---------- Material to process

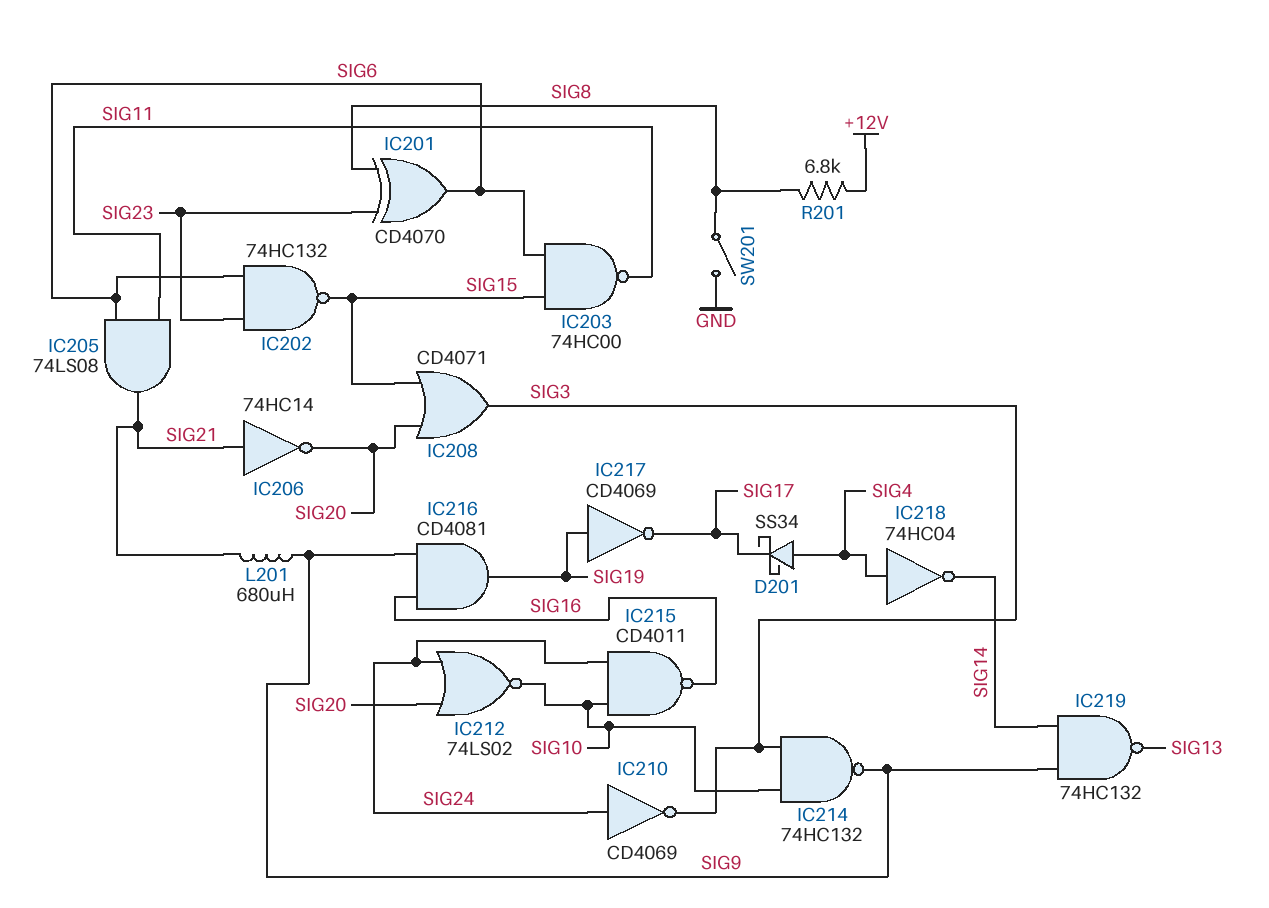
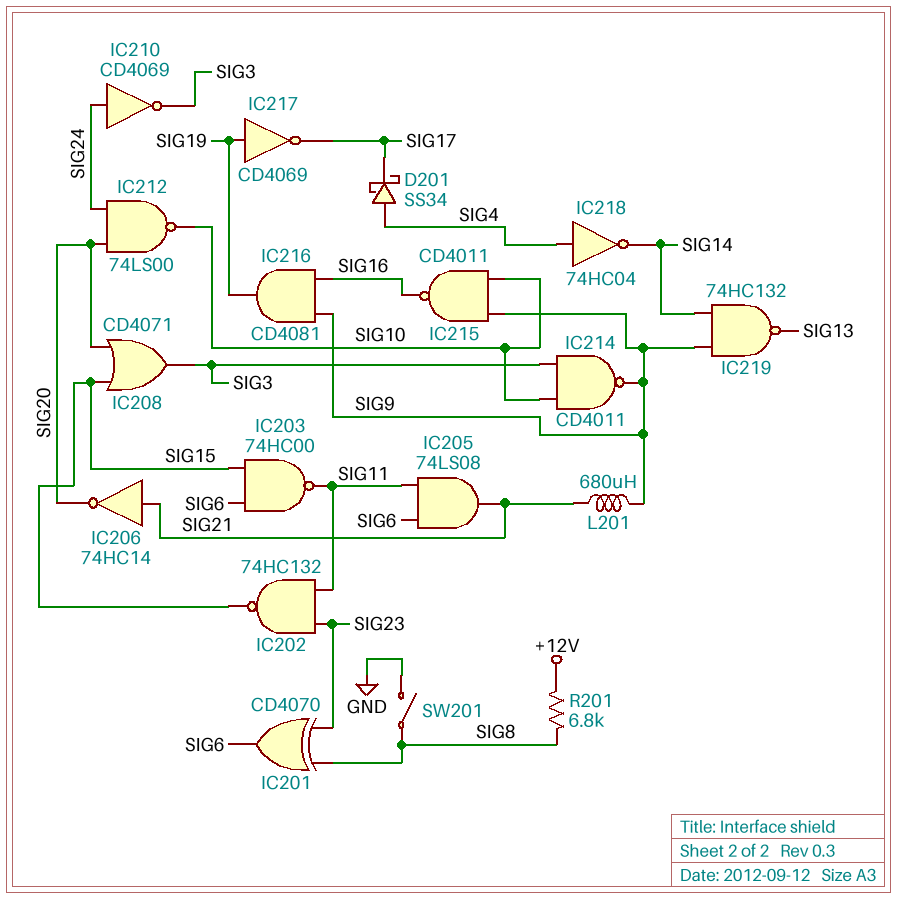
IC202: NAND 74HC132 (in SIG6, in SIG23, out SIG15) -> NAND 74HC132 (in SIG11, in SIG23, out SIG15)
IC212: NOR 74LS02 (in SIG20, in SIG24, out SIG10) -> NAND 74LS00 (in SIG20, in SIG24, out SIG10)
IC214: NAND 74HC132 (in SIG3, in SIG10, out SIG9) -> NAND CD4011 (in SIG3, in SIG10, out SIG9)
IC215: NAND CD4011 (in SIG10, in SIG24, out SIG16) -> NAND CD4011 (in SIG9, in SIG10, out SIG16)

--------------------
---------- Material to process

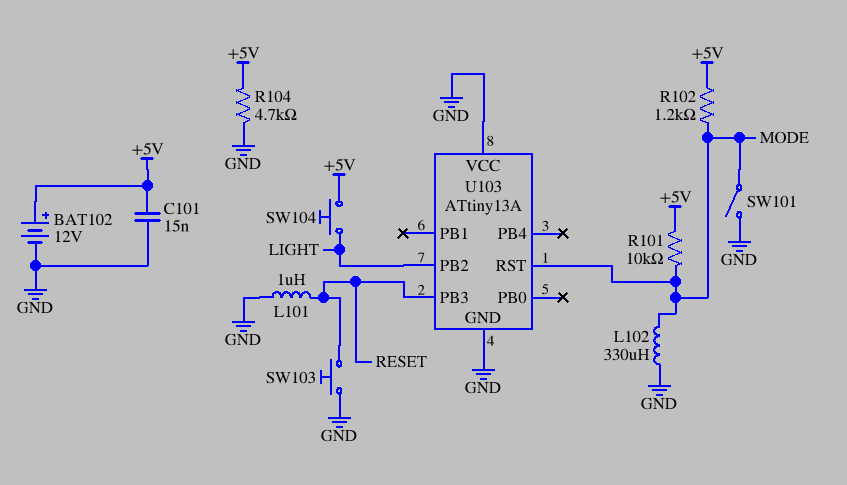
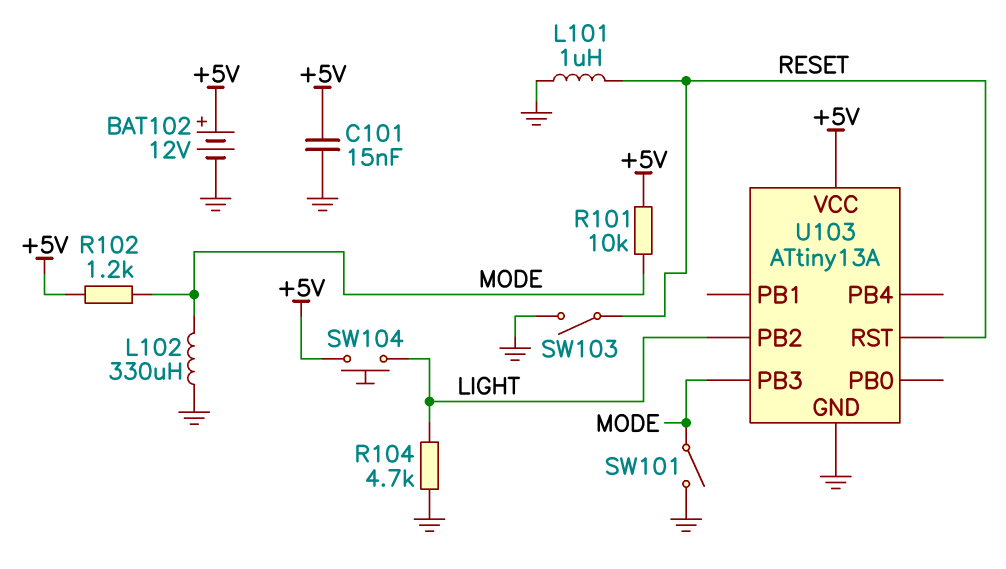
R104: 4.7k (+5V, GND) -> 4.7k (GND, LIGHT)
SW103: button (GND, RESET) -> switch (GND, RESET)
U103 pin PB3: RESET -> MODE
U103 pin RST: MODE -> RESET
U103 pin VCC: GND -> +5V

--------------------

Print exactly the lines above, between the one holding "IC214: NAND 74HC132" and the one holding "IC215: NAND CD4011", inclusive, and nothing besides.

Written answer:
IC214: NAND 74HC132 (in SIG3, in SIG10, out SIG9) -> NAND CD4011 (in SIG3, in SIG10, out SIG9)
IC215: NAND CD4011 (in SIG10, in SIG24, out SIG16) -> NAND CD4011 (in SIG9, in SIG10, out SIG16)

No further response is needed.